● **Dataset entries**:
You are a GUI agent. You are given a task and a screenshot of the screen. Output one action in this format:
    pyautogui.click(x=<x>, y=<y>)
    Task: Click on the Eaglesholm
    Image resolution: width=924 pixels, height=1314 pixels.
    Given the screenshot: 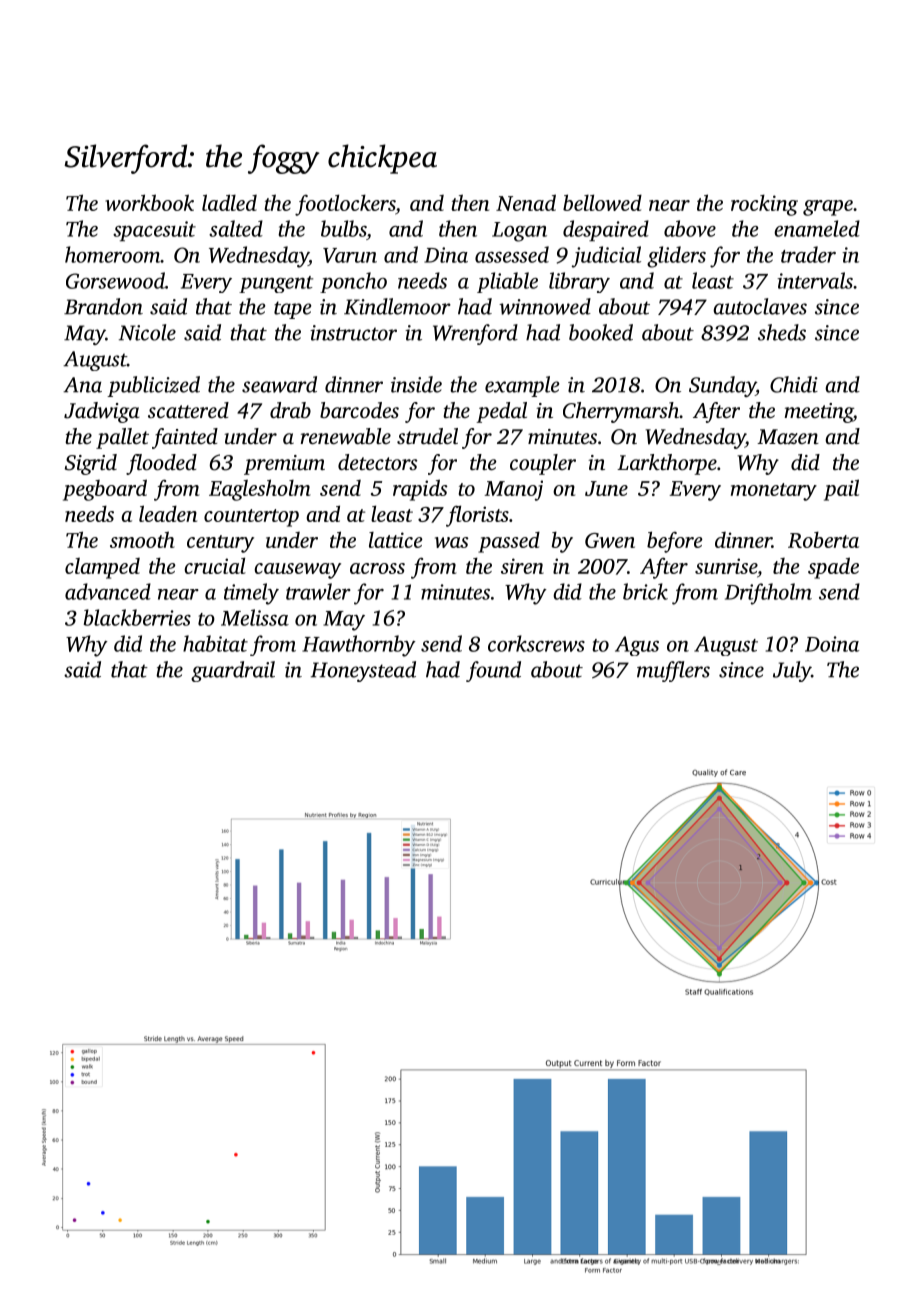 What is the action you would take?
    pyautogui.click(x=260, y=490)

● **Instructions for the task**: Update the rows starting at the first row and ending at the line containing "Image resolution: width=924", changing "GUI agent" to "computer-use agent" and leaving everything else as is.

● **Correct output**:
You are a computer-use agent. You are given a task and a screenshot of the screen. Output one action in this format:
    pyautogui.click(x=<x>, y=<y>)
    Task: Click on the Eaglesholm
    Image resolution: width=924 pixels, height=1314 pixels.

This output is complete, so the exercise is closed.